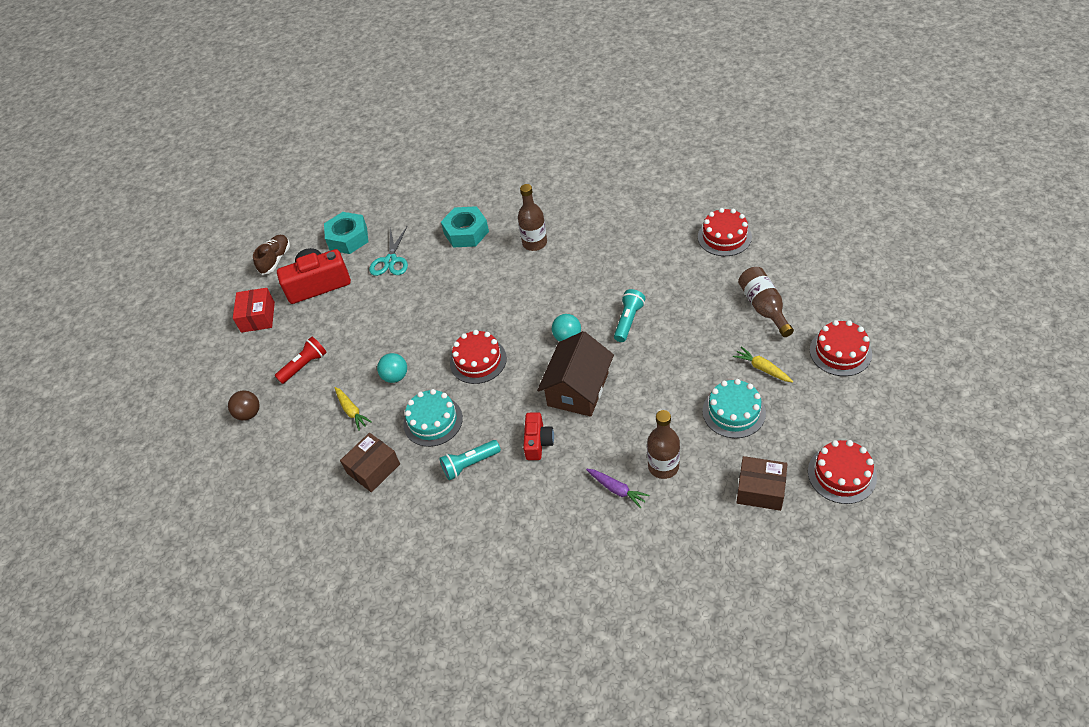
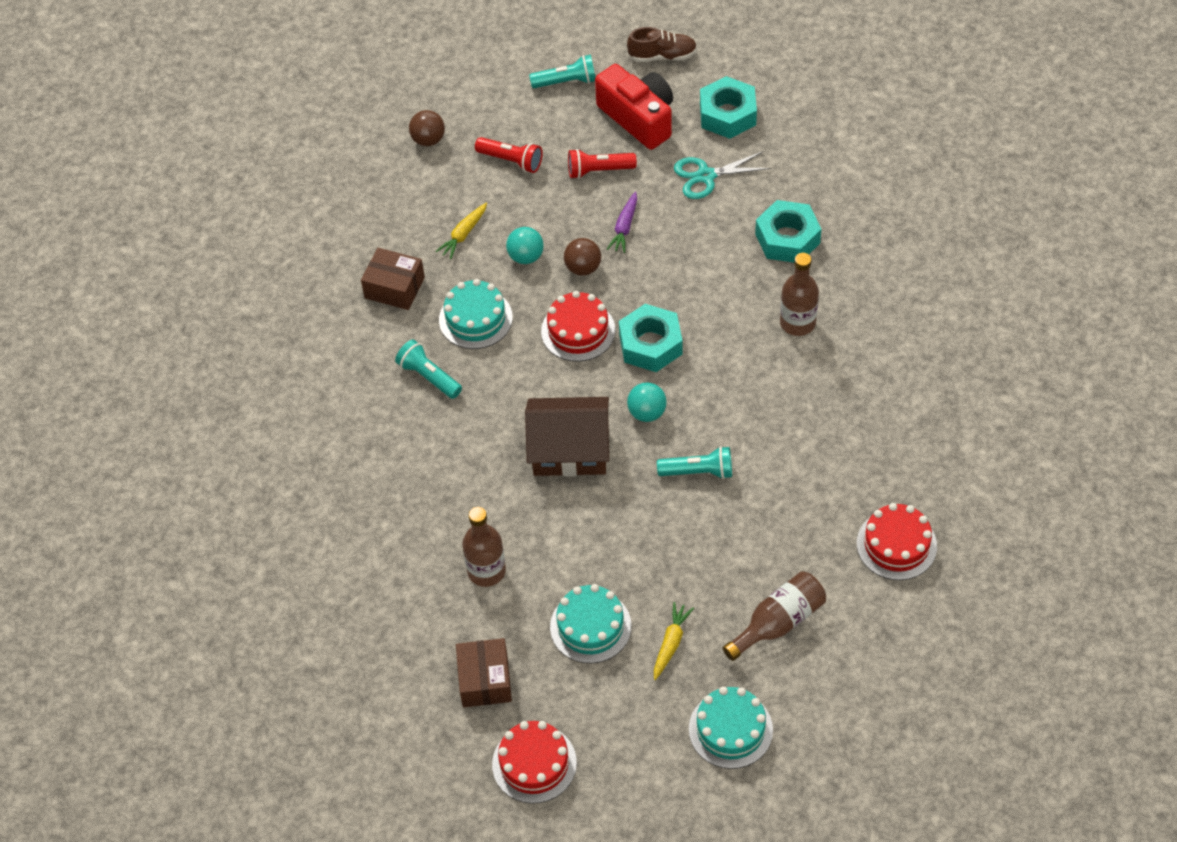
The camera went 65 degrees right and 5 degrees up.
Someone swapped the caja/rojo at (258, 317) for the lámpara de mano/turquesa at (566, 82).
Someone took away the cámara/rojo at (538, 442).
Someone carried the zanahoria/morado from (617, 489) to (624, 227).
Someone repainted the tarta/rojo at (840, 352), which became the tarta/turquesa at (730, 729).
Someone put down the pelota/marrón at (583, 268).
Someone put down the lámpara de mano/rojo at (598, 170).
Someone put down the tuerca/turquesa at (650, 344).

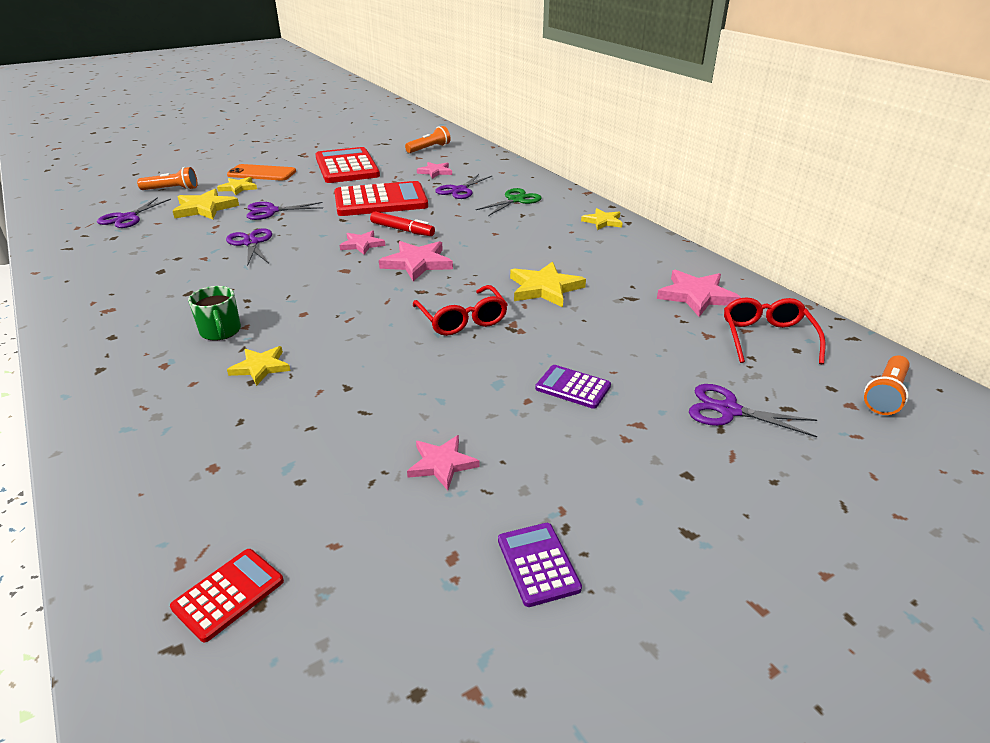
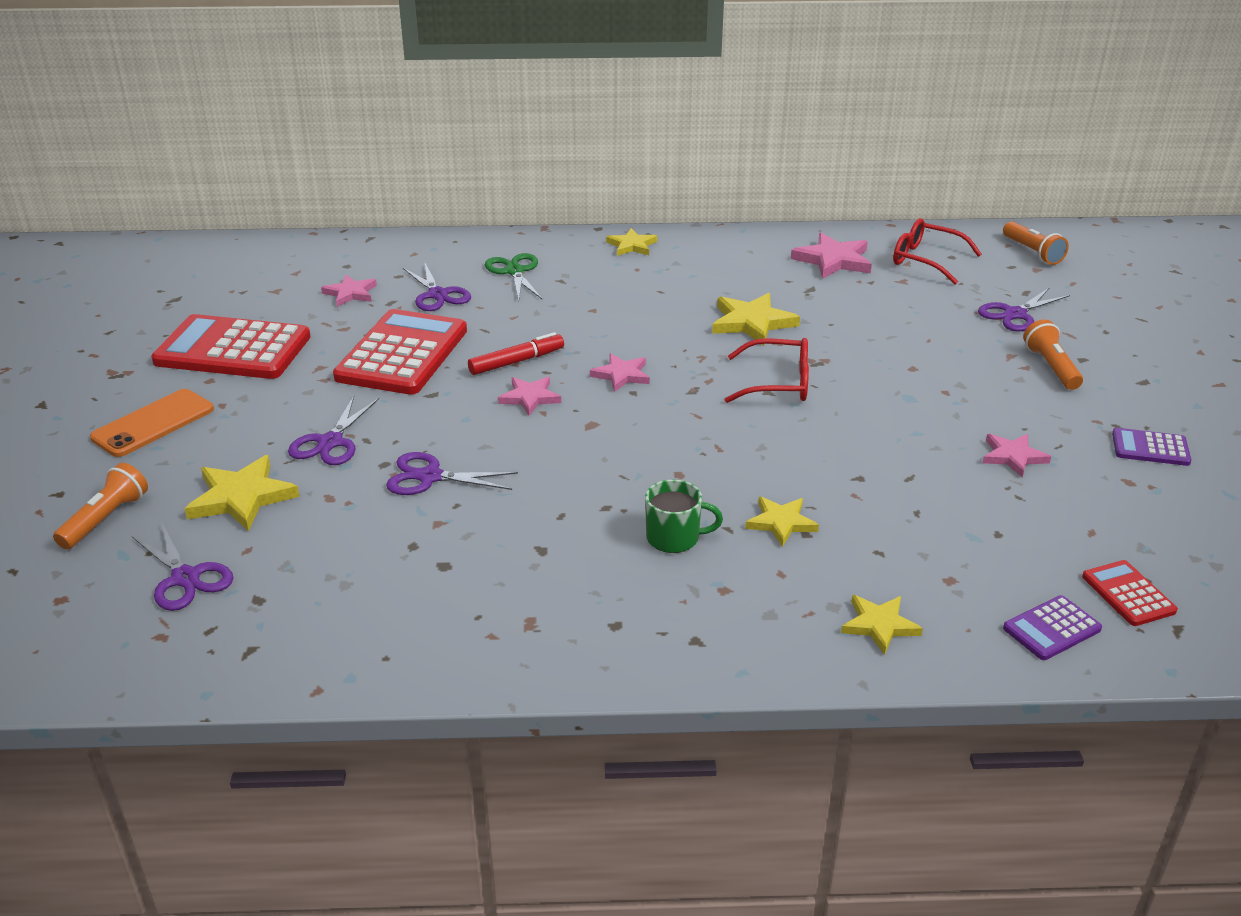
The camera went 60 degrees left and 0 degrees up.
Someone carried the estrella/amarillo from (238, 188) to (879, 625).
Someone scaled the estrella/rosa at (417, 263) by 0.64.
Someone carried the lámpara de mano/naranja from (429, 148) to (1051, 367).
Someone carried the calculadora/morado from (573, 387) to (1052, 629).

────────────────────────────────────────

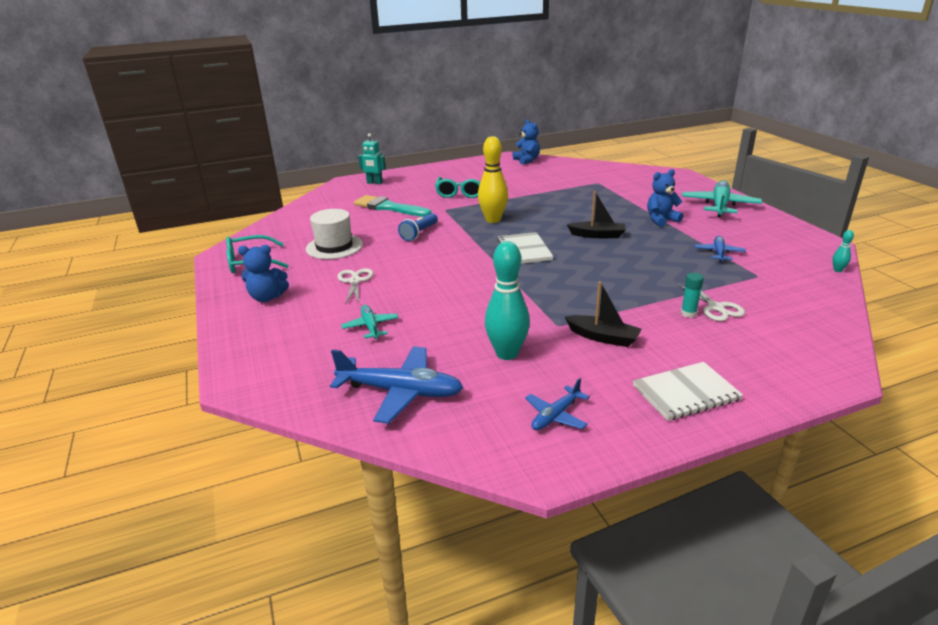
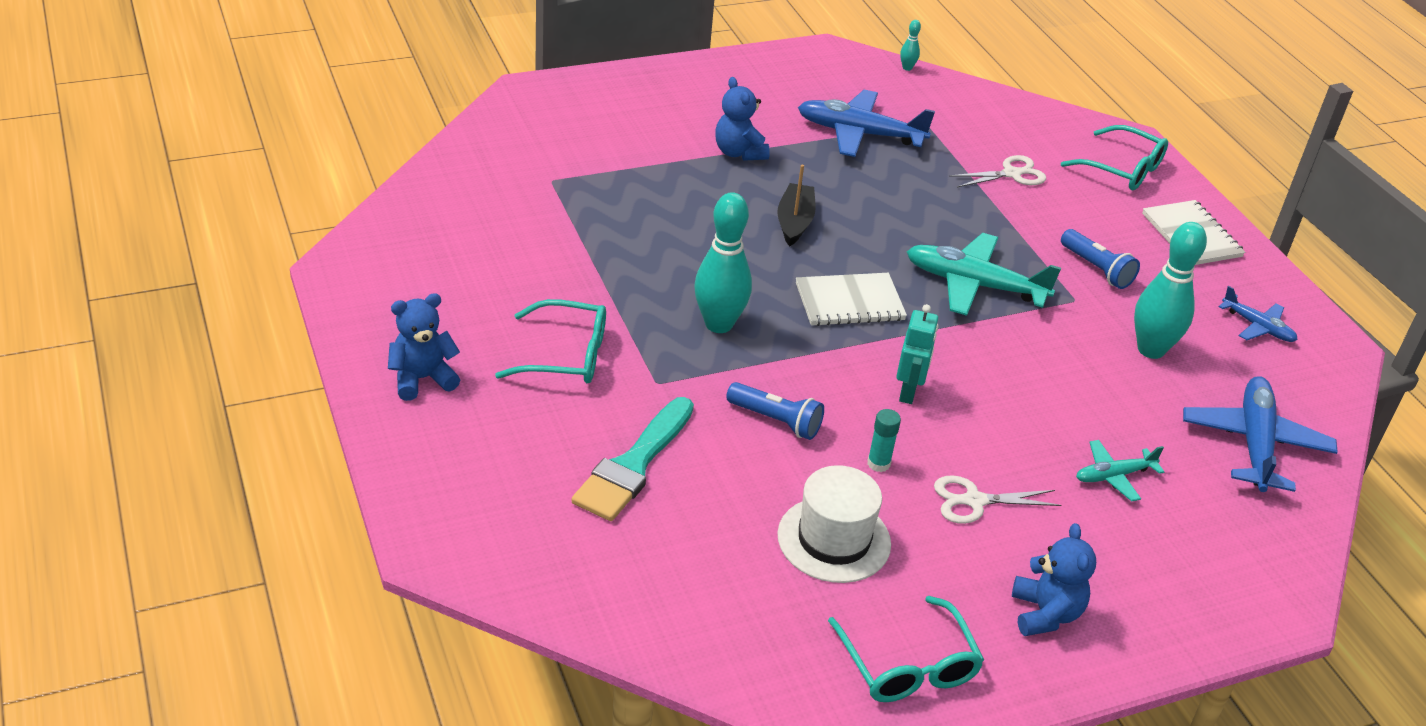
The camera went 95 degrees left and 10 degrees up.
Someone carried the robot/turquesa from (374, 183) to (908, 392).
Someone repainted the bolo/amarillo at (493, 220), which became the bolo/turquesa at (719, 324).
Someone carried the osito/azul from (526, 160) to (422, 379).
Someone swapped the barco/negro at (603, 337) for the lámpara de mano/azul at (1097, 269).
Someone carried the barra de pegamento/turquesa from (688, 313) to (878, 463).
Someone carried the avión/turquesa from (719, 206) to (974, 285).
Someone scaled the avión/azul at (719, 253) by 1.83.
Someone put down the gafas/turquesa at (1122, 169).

────────────────────────────────────────

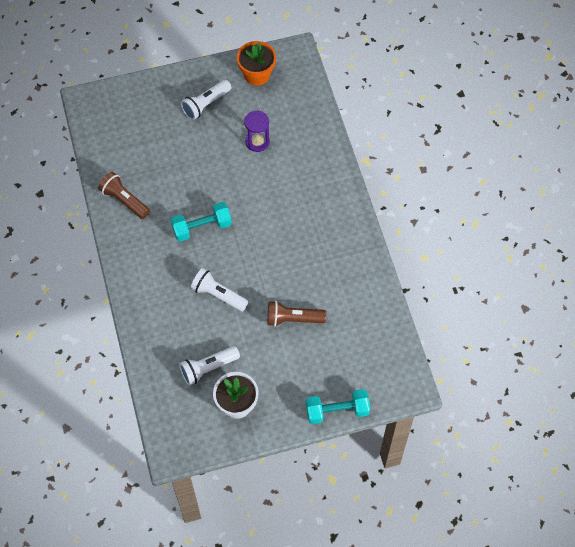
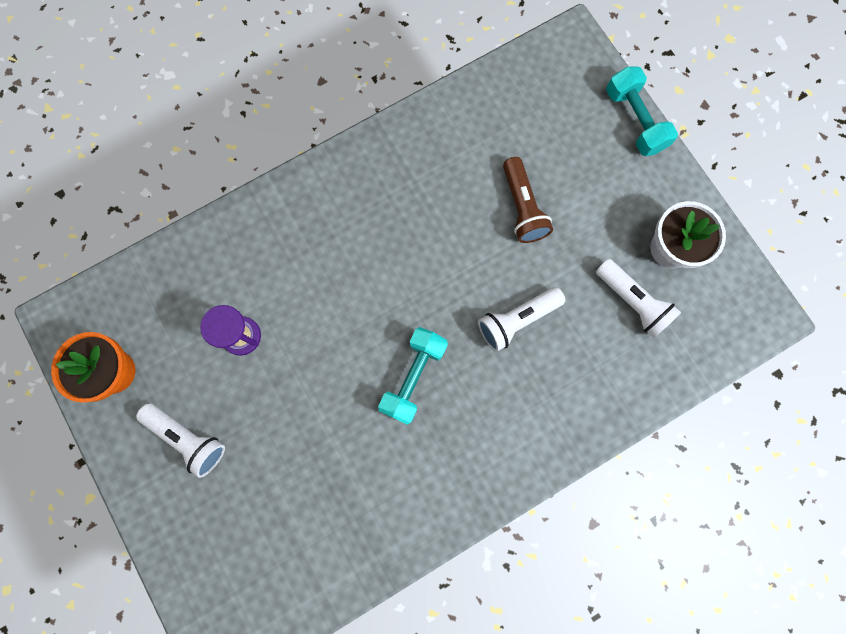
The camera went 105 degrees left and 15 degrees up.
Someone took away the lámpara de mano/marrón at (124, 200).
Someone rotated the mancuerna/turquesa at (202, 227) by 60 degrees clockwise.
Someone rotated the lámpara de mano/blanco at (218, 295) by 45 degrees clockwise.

────────────────────────────────────────

◆ **WHAT YOU ARE ASKED TO DO**: Extract the lines of the preceding material that run from the line with "The camera went 65" through the line with "Someone carried the zanahoria/morado", inclusive, reproducing them exactly and adding nothing.

◆ **WRITTEN SOLUTION**:
The camera went 65 degrees right and 5 degrees up.
Someone swapped the caja/rojo at (258, 317) for the lámpara de mano/turquesa at (566, 82).
Someone took away the cámara/rojo at (538, 442).
Someone carried the zanahoria/morado from (617, 489) to (624, 227).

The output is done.